### Change detection data
*** Block opens ***

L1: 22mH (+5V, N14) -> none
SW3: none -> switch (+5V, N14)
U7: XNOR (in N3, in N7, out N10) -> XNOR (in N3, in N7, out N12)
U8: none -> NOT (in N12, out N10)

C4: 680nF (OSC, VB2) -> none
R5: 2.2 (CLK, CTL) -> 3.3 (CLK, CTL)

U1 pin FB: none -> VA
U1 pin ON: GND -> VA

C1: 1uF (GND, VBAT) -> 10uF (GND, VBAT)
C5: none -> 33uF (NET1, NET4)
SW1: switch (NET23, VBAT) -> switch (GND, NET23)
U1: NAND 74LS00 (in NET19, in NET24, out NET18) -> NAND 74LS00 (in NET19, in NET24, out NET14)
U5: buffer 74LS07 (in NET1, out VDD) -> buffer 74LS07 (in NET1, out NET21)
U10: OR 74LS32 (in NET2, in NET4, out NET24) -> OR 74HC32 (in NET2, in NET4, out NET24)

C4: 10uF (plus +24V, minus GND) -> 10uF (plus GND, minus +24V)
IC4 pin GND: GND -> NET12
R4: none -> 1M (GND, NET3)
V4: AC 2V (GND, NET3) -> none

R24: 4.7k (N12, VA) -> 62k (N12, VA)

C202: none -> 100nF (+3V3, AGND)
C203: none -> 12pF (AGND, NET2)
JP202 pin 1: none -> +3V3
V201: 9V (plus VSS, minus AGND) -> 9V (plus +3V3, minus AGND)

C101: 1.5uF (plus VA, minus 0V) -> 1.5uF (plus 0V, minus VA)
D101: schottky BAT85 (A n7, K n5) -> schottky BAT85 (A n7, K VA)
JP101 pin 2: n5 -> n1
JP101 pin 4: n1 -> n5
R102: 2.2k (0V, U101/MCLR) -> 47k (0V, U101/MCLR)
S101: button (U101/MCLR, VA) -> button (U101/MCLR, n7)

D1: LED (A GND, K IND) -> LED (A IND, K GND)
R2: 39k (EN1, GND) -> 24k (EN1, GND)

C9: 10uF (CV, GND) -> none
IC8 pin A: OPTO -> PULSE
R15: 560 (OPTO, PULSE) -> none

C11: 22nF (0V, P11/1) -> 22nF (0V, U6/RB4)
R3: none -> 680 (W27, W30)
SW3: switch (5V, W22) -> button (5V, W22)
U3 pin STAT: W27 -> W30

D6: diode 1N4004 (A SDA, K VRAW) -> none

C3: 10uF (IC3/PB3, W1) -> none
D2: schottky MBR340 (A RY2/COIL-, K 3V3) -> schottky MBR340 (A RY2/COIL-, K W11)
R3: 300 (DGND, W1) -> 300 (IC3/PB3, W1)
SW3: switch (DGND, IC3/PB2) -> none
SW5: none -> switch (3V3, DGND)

*** Block closes ***

### To do
Going back to the entries above, set down exactly the lines that begin at the one with "U1 pin FB: none -> VA" and end at the one with "SW3: switch (5V, W22) -> button (5V, W22)", both included, and nothing else.

### Output of the task
U1 pin FB: none -> VA
U1 pin ON: GND -> VA

C1: 1uF (GND, VBAT) -> 10uF (GND, VBAT)
C5: none -> 33uF (NET1, NET4)
SW1: switch (NET23, VBAT) -> switch (GND, NET23)
U1: NAND 74LS00 (in NET19, in NET24, out NET18) -> NAND 74LS00 (in NET19, in NET24, out NET14)
U5: buffer 74LS07 (in NET1, out VDD) -> buffer 74LS07 (in NET1, out NET21)
U10: OR 74LS32 (in NET2, in NET4, out NET24) -> OR 74HC32 (in NET2, in NET4, out NET24)

C4: 10uF (plus +24V, minus GND) -> 10uF (plus GND, minus +24V)
IC4 pin GND: GND -> NET12
R4: none -> 1M (GND, NET3)
V4: AC 2V (GND, NET3) -> none

R24: 4.7k (N12, VA) -> 62k (N12, VA)

C202: none -> 100nF (+3V3, AGND)
C203: none -> 12pF (AGND, NET2)
JP202 pin 1: none -> +3V3
V201: 9V (plus VSS, minus AGND) -> 9V (plus +3V3, minus AGND)

C101: 1.5uF (plus VA, minus 0V) -> 1.5uF (plus 0V, minus VA)
D101: schottky BAT85 (A n7, K n5) -> schottky BAT85 (A n7, K VA)
JP101 pin 2: n5 -> n1
JP101 pin 4: n1 -> n5
R102: 2.2k (0V, U101/MCLR) -> 47k (0V, U101/MCLR)
S101: button (U101/MCLR, VA) -> button (U101/MCLR, n7)

D1: LED (A GND, K IND) -> LED (A IND, K GND)
R2: 39k (EN1, GND) -> 24k (EN1, GND)

C9: 10uF (CV, GND) -> none
IC8 pin A: OPTO -> PULSE
R15: 560 (OPTO, PULSE) -> none

C11: 22nF (0V, P11/1) -> 22nF (0V, U6/RB4)
R3: none -> 680 (W27, W30)
SW3: switch (5V, W22) -> button (5V, W22)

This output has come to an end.